[Stored items from a collection]
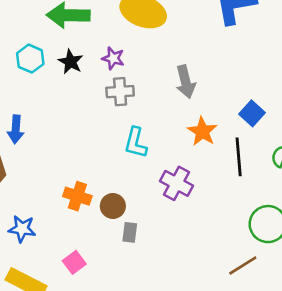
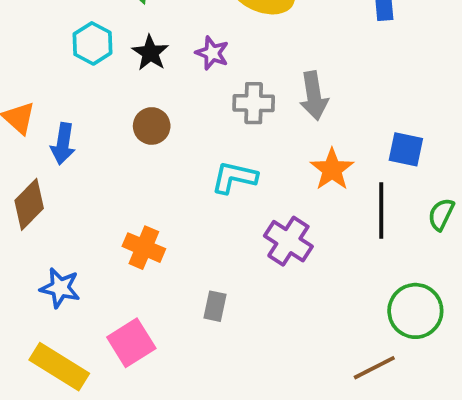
gray cross: (120, 92) -> (254, 103), moved
blue square: (252, 113) -> (406, 149), turned -35
cyan L-shape: (136, 143) -> (234, 177), turned 84
brown circle: (113, 206) -> (152, 126), moved
pink square: (74, 262) -> (131, 343), size x1.4

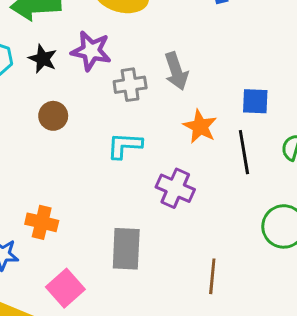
purple star: (212, 53) -> (91, 51), size x1.5
orange cross: (144, 248) -> (42, 222), moved
gray rectangle: (215, 306) -> (126, 249), size x1.8
brown line: (374, 368) -> (212, 276), moved, turned -48

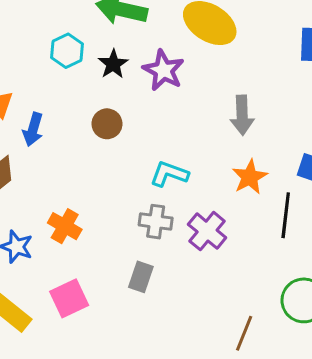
gray cross: (130, 85) -> (156, 222), moved
gray rectangle: (126, 249) -> (141, 277), size x0.7
brown line: (212, 276) -> (244, 333), moved

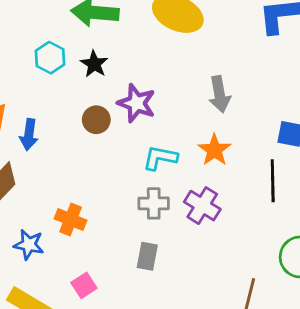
purple star: (164, 70) -> (137, 103), moved
orange star: (250, 177) -> (215, 150), moved
pink square: (69, 298) -> (84, 285), size x0.7

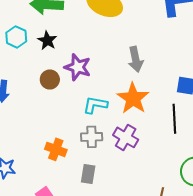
orange star: (215, 150) -> (133, 98), size x1.4
orange cross: (71, 219) -> (56, 149), moved

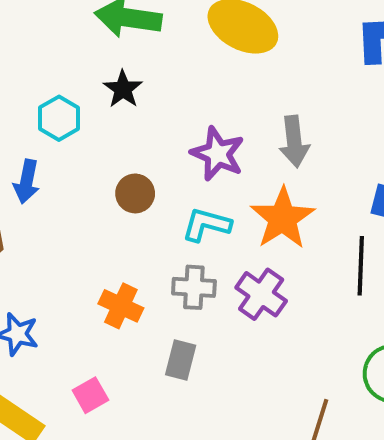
cyan hexagon: (16, 37) -> (59, 118), moved
purple star: (78, 67) -> (218, 154), moved
brown circle: (50, 79) -> (135, 193), moved

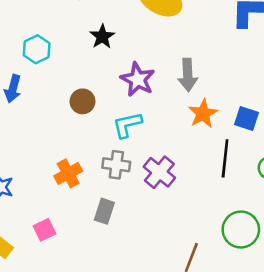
black star: (123, 89) -> (102, 37), moved
orange star: (283, 218) -> (203, 114), moved, size x0.7
cyan L-shape: (206, 225) -> (127, 125), turned -32
orange cross: (121, 306) -> (68, 173), turned 32

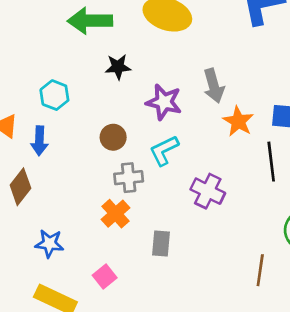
black star: (102, 37) -> (118, 67), turned -30
gray cross: (116, 165) -> (129, 178), moved

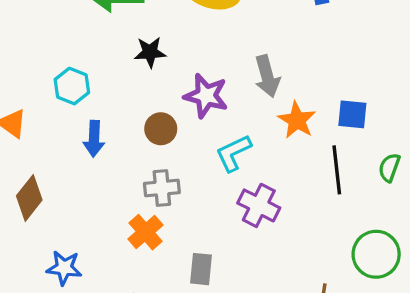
brown circle: (113, 137) -> (161, 129), moved
blue arrow: (39, 141) -> (94, 139), moved
cyan L-shape: (164, 150) -> (233, 153), moved

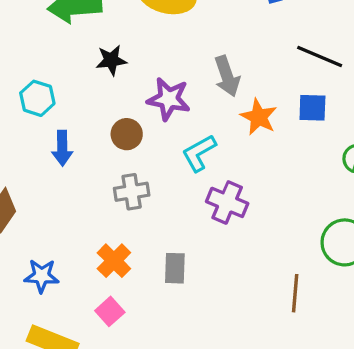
black line: (337, 170) -> (320, 56), moved, turned -57
orange cross: (145, 232) -> (114, 261), moved

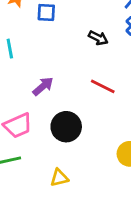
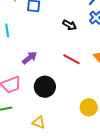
yellow triangle: (59, 178) -> (39, 122), turned 32

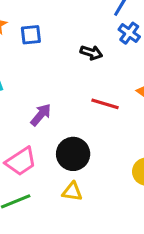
yellow triangle: (39, 122) -> (72, 192), moved

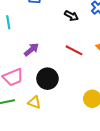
yellow triangle: (72, 192) -> (34, 102), moved

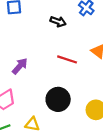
black circle: (47, 79) -> (58, 99), moved

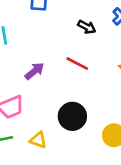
red line: (67, 59) -> (77, 64), moved

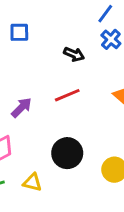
red line: (77, 64) -> (67, 95), turned -45

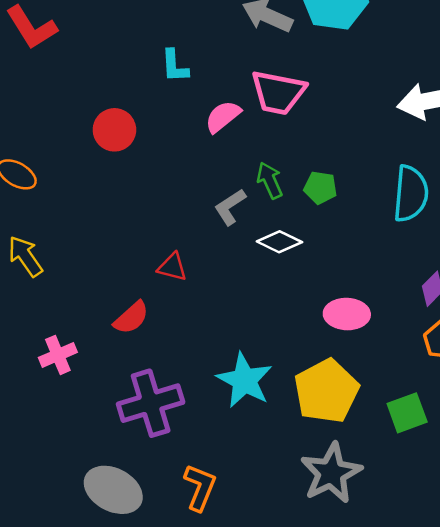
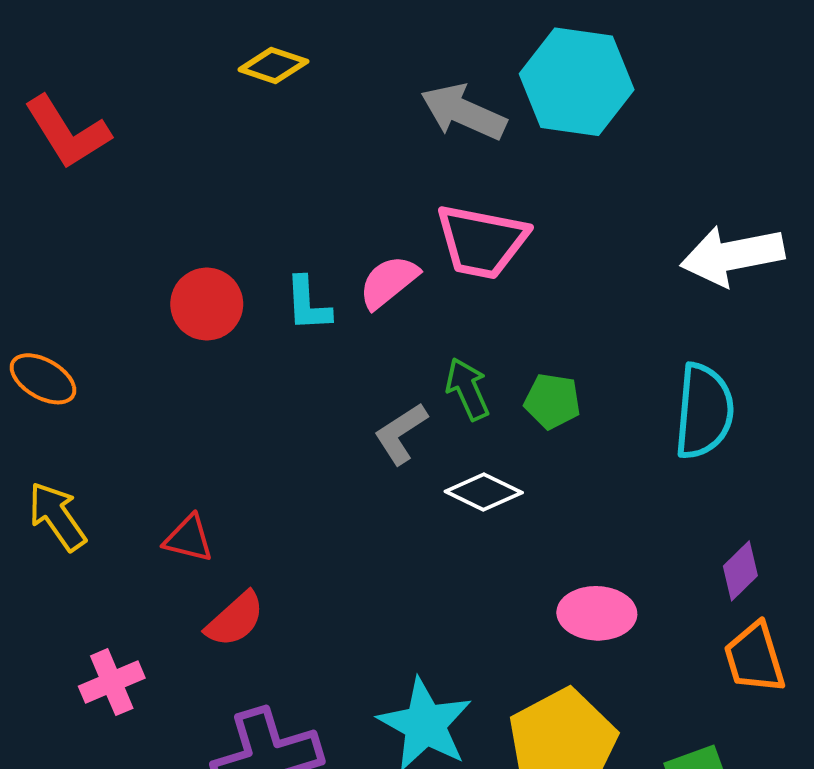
cyan L-shape: (175, 66) -> (308, 304), moved
red triangle: (172, 267) -> (189, 539), moved

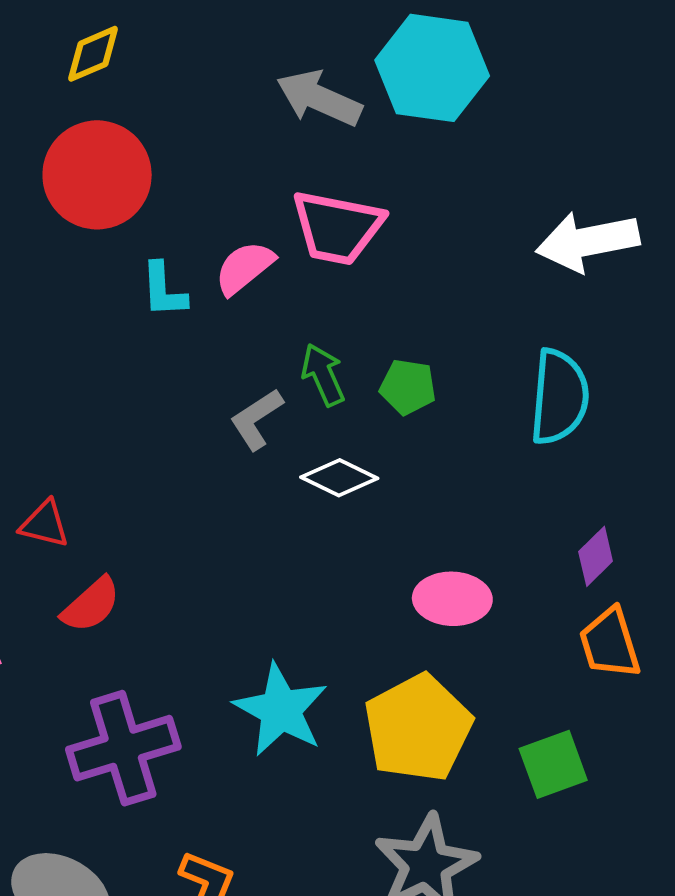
yellow diamond: (273, 66) -> (93, 54), moved, turned -42
red circle: (207, 304) -> (97, 175), moved, size x1.5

## YOUR INSTRUCTIONS
Your answer should be the lines above, word for word, from the line with "brown line: (212, 276) -> (244, 333), moved" through the line with "yellow diamond: (273, 66)", minus the pictures.

## REPLY
brown line: (212, 276) -> (244, 333), moved

purple star: (164, 70) -> (137, 103), moved
orange star: (250, 177) -> (215, 150), moved
pink square: (69, 298) -> (84, 285), size x0.7

orange star: (215, 150) -> (133, 98), size x1.4
orange cross: (71, 219) -> (56, 149), moved

cyan hexagon: (16, 37) -> (59, 118), moved
purple star: (78, 67) -> (218, 154), moved
brown circle: (50, 79) -> (135, 193), moved

black star: (123, 89) -> (102, 37), moved
orange star: (283, 218) -> (203, 114), moved, size x0.7
cyan L-shape: (206, 225) -> (127, 125), turned -32
orange cross: (121, 306) -> (68, 173), turned 32

black star: (102, 37) -> (118, 67), turned -30
gray cross: (116, 165) -> (129, 178), moved

brown circle: (113, 137) -> (161, 129), moved
blue arrow: (39, 141) -> (94, 139), moved
cyan L-shape: (164, 150) -> (233, 153), moved

black line: (337, 170) -> (320, 56), moved, turned -57
orange cross: (145, 232) -> (114, 261), moved

yellow triangle: (59, 178) -> (39, 122), turned 32

yellow triangle: (39, 122) -> (72, 192), moved

yellow triangle: (72, 192) -> (34, 102), moved

black circle: (47, 79) -> (58, 99), moved

red line: (67, 59) -> (77, 64), moved

red line: (77, 64) -> (67, 95), turned -45

cyan L-shape: (175, 66) -> (308, 304), moved
red triangle: (172, 267) -> (189, 539), moved

yellow diamond: (273, 66) -> (93, 54), moved, turned -42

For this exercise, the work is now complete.